Dataset records

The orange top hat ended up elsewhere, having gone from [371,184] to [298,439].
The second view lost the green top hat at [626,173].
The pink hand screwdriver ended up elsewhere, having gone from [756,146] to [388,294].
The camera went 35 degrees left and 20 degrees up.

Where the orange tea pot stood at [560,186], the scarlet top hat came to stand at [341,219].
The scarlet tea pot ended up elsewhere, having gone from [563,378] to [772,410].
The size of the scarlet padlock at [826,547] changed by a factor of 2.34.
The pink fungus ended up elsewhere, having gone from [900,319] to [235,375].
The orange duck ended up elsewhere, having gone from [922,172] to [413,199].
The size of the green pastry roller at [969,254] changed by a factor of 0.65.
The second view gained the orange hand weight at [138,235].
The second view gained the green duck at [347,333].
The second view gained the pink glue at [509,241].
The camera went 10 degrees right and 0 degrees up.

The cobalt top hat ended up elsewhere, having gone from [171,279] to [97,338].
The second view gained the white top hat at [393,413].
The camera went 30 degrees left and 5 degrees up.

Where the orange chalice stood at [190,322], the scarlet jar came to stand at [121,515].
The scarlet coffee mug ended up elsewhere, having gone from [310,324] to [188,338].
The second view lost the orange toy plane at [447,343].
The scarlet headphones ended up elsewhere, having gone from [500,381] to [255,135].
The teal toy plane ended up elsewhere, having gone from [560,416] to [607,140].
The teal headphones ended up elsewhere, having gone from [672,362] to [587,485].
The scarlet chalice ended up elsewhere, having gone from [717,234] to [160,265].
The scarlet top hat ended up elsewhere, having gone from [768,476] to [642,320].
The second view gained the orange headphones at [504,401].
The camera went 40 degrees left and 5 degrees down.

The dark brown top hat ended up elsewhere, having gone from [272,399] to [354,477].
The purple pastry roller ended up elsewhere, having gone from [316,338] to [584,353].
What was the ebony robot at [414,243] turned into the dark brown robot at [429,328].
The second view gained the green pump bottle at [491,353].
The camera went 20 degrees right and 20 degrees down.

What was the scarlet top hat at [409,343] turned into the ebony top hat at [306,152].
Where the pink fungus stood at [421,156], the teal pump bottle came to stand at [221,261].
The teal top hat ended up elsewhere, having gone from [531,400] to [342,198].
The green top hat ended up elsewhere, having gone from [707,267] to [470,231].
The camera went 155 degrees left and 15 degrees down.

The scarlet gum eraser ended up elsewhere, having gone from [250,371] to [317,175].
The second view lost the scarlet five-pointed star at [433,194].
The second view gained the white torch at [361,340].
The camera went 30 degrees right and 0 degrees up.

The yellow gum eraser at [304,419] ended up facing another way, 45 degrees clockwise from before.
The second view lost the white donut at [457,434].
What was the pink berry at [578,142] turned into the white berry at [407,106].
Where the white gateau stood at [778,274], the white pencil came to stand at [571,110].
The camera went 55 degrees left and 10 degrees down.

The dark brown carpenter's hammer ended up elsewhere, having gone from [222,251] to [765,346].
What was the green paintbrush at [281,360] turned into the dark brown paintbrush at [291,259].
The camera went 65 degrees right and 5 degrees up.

What you should do
In the records above, find each line with the string "went" and list it.

Answer to this problem
The camera went 35 degrees left and 20 degrees up.
The camera went 10 degrees right and 0 degrees up.
The camera went 30 degrees left and 5 degrees up.
The camera went 40 degrees left and 5 degrees down.
The camera went 20 degrees right and 20 degrees down.
The camera went 155 degrees left and 15 degrees down.
The camera went 30 degrees right and 0 degrees up.
The camera went 55 degrees left and 10 degrees down.
The camera went 65 degrees right and 5 degrees up.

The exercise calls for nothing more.